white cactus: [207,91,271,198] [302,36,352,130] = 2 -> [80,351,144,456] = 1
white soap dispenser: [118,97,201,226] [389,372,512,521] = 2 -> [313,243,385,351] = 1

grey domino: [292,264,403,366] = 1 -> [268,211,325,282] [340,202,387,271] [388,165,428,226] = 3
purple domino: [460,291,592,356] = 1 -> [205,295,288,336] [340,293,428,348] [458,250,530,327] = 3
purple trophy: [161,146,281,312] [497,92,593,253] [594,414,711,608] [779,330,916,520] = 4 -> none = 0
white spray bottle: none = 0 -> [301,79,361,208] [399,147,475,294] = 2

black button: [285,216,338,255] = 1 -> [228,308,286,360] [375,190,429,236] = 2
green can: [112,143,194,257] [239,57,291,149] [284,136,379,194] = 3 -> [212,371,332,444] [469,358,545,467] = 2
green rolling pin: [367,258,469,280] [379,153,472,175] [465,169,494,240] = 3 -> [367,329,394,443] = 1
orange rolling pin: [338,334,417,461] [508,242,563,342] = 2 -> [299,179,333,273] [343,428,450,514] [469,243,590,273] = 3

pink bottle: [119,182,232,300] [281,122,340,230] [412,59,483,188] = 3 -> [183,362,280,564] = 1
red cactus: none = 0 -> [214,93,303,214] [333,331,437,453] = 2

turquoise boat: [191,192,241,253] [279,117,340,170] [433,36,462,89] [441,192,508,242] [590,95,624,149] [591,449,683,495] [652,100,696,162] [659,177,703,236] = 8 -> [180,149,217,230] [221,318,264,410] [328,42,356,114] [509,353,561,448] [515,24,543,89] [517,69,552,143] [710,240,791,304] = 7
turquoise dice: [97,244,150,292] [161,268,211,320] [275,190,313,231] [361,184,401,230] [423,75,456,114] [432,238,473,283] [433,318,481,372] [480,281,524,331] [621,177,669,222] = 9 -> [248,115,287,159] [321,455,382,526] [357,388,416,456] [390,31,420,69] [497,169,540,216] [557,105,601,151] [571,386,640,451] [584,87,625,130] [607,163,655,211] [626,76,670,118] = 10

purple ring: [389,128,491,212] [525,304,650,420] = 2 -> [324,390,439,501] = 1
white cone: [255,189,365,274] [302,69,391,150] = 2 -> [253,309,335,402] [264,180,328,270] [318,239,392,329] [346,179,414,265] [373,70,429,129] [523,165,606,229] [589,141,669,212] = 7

Your assignment
Transcribe the data above verbatim.

Answer box
white cactus: [207,91,271,198] [302,36,352,130] = 2 -> [80,351,144,456] = 1
white soap dispenser: [118,97,201,226] [389,372,512,521] = 2 -> [313,243,385,351] = 1

grey domino: [292,264,403,366] = 1 -> [268,211,325,282] [340,202,387,271] [388,165,428,226] = 3
purple domino: [460,291,592,356] = 1 -> [205,295,288,336] [340,293,428,348] [458,250,530,327] = 3
purple trophy: [161,146,281,312] [497,92,593,253] [594,414,711,608] [779,330,916,520] = 4 -> none = 0
white spray bottle: none = 0 -> [301,79,361,208] [399,147,475,294] = 2

black button: [285,216,338,255] = 1 -> [228,308,286,360] [375,190,429,236] = 2
green can: [112,143,194,257] [239,57,291,149] [284,136,379,194] = 3 -> [212,371,332,444] [469,358,545,467] = 2
green rolling pin: [367,258,469,280] [379,153,472,175] [465,169,494,240] = 3 -> [367,329,394,443] = 1
orange rolling pin: [338,334,417,461] [508,242,563,342] = 2 -> [299,179,333,273] [343,428,450,514] [469,243,590,273] = 3

pink bottle: [119,182,232,300] [281,122,340,230] [412,59,483,188] = 3 -> [183,362,280,564] = 1
red cactus: none = 0 -> [214,93,303,214] [333,331,437,453] = 2

turquoise boat: [191,192,241,253] [279,117,340,170] [433,36,462,89] [441,192,508,242] [590,95,624,149] [591,449,683,495] [652,100,696,162] [659,177,703,236] = 8 -> [180,149,217,230] [221,318,264,410] [328,42,356,114] [509,353,561,448] [515,24,543,89] [517,69,552,143] [710,240,791,304] = 7
turquoise dice: [97,244,150,292] [161,268,211,320] [275,190,313,231] [361,184,401,230] [423,75,456,114] [432,238,473,283] [433,318,481,372] [480,281,524,331] [621,177,669,222] = 9 -> [248,115,287,159] [321,455,382,526] [357,388,416,456] [390,31,420,69] [497,169,540,216] [557,105,601,151] [571,386,640,451] [584,87,625,130] [607,163,655,211] [626,76,670,118] = 10

purple ring: [389,128,491,212] [525,304,650,420] = 2 -> [324,390,439,501] = 1
white cone: [255,189,365,274] [302,69,391,150] = 2 -> [253,309,335,402] [264,180,328,270] [318,239,392,329] [346,179,414,265] [373,70,429,129] [523,165,606,229] [589,141,669,212] = 7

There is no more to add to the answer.